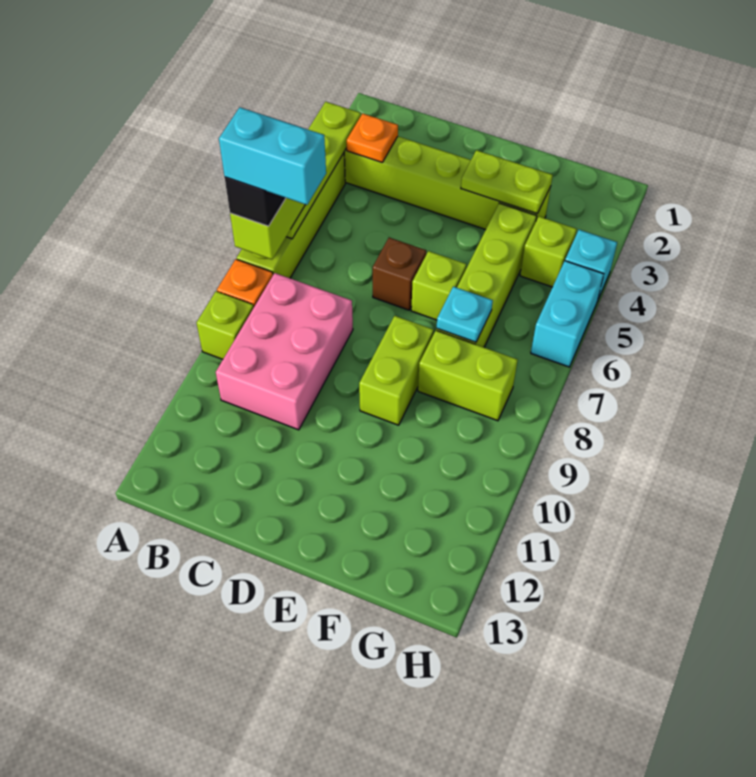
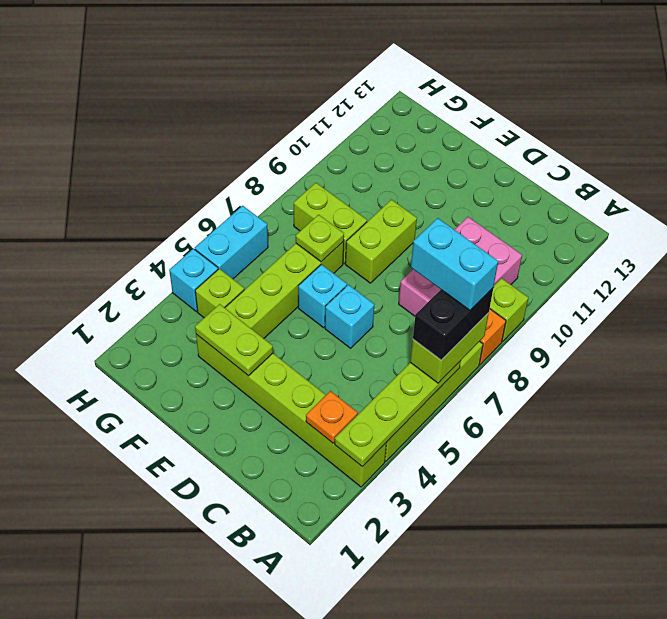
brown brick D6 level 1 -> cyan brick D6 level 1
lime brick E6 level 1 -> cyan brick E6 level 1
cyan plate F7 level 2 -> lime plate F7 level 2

* * *

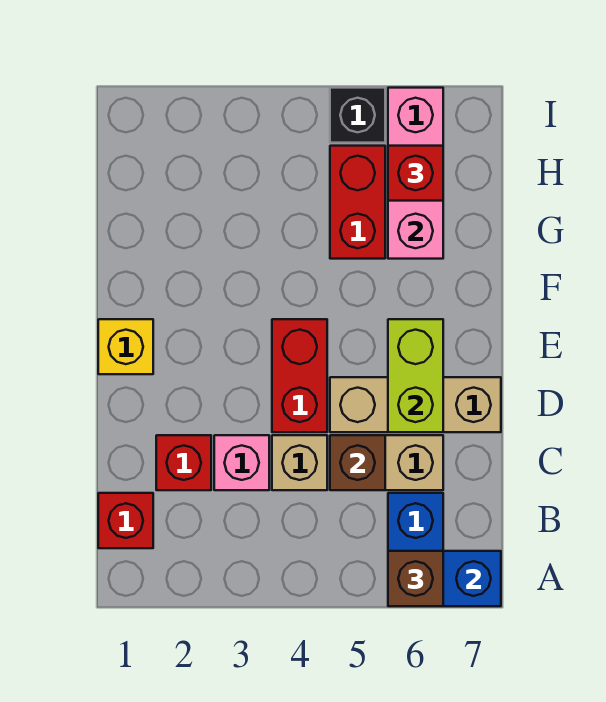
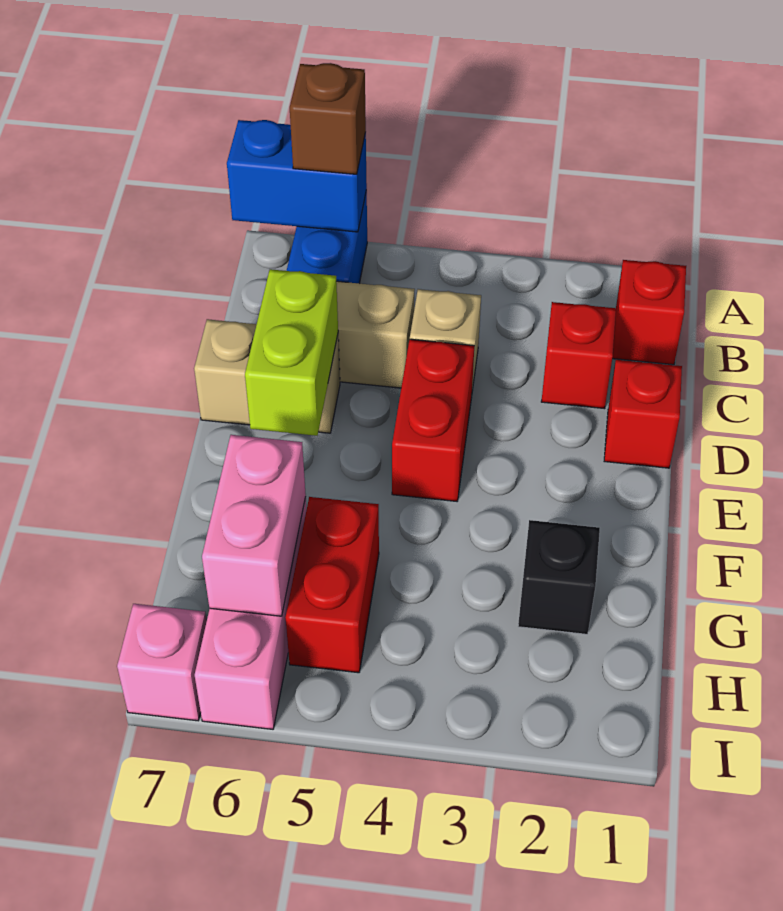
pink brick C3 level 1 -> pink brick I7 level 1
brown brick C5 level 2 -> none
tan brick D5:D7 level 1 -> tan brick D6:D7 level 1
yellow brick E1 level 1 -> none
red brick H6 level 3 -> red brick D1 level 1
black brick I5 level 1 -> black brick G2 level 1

Assignment: Only the lines above starting with the one with "lime brick E6" and going through the one with "cyan plate F7" are to be copied, word for word and with both ends kept.

Answer box:
lime brick E6 level 1 -> cyan brick E6 level 1
cyan plate F7 level 2 -> lime plate F7 level 2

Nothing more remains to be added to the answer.